**AIM**
List each line in the records below that contains the word "provided".

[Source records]
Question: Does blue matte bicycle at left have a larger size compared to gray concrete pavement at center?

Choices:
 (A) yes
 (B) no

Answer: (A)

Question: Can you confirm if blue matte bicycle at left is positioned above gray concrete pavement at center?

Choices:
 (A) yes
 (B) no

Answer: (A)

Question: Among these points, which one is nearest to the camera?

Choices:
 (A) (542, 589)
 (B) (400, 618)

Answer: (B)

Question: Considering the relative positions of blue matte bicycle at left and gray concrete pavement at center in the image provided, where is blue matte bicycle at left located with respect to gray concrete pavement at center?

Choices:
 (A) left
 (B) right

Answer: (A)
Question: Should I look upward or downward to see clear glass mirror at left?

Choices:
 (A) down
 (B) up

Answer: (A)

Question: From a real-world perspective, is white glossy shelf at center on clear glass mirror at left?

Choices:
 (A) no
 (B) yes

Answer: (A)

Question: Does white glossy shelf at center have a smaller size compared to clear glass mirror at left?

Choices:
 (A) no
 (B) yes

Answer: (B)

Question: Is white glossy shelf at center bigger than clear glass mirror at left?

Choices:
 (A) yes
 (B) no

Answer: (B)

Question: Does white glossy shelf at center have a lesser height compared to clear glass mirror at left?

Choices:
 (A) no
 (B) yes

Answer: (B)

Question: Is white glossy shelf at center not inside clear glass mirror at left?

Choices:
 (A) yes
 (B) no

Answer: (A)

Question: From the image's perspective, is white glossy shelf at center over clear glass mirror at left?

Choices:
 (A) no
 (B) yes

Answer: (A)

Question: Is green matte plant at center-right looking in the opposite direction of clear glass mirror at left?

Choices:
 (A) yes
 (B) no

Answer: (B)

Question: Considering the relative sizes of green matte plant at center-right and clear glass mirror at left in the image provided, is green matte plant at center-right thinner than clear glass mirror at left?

**SOLUTION FOR THIS EXERCISE**
Question: Considering the relative positions of blue matte bicycle at left and gray concrete pavement at center in the image provided, where is blue matte bicycle at left located with respect to gray concrete pavement at center?
Question: Considering the relative sizes of green matte plant at center-right and clear glass mirror at left in the image provided, is green matte plant at center-right thinner than clear glass mirror at left?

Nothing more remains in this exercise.